### Task goal
Lines containing the word "DGND" are to be copied from the data below.

### Exercise input
--- START ---

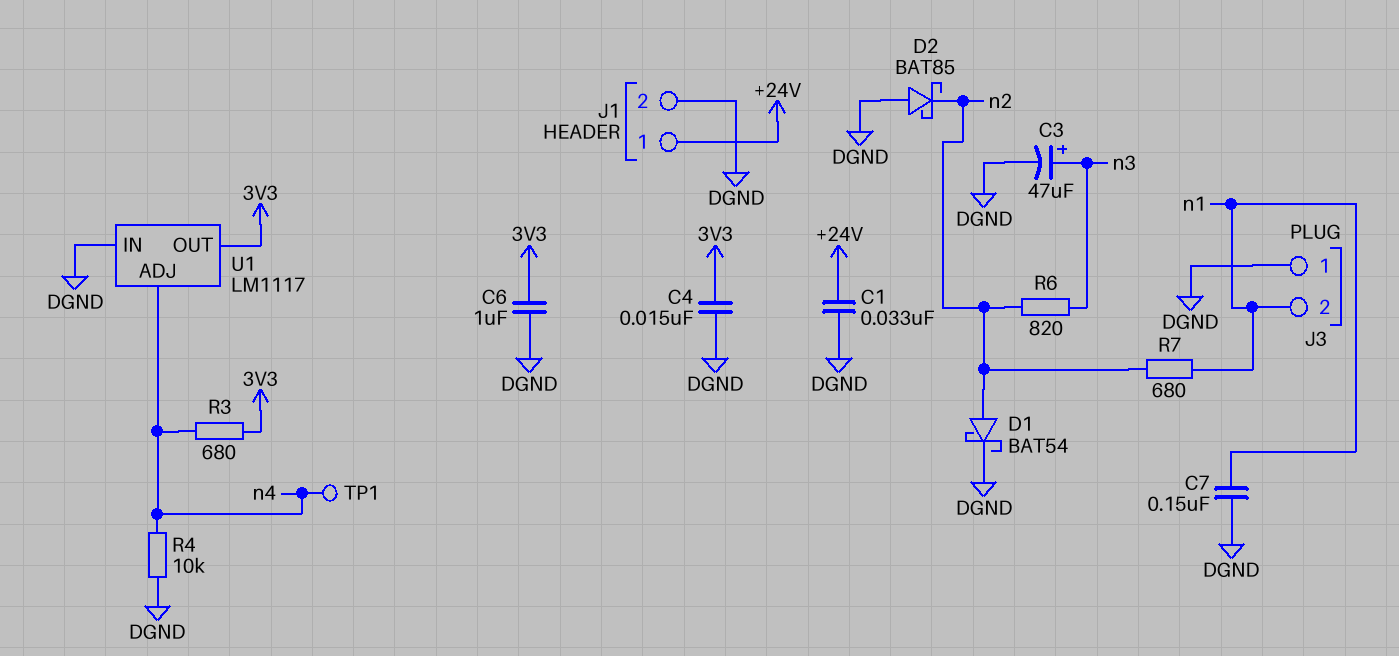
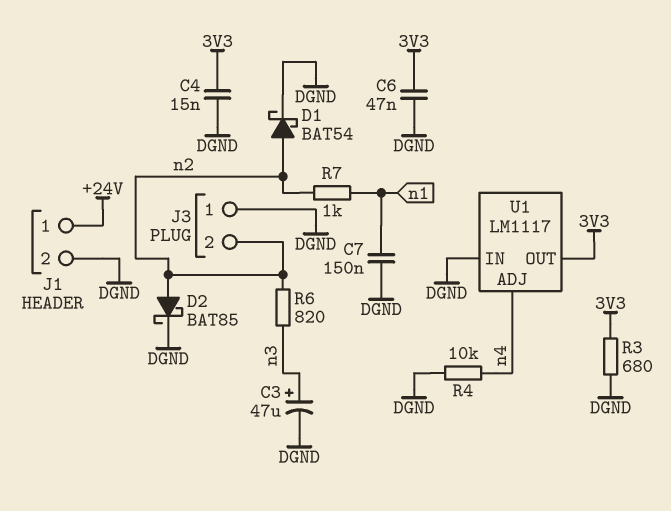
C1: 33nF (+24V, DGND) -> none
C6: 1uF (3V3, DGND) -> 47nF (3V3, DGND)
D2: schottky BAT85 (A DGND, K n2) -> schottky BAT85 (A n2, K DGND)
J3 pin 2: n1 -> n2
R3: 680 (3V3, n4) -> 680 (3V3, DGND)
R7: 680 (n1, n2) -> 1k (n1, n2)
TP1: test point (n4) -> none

--- END ---

### Exercise output
C1: 33nF (+24V, DGND) -> none
C6: 1uF (3V3, DGND) -> 47nF (3V3, DGND)
D2: schottky BAT85 (A DGND, K n2) -> schottky BAT85 (A n2, K DGND)
R3: 680 (3V3, n4) -> 680 (3V3, DGND)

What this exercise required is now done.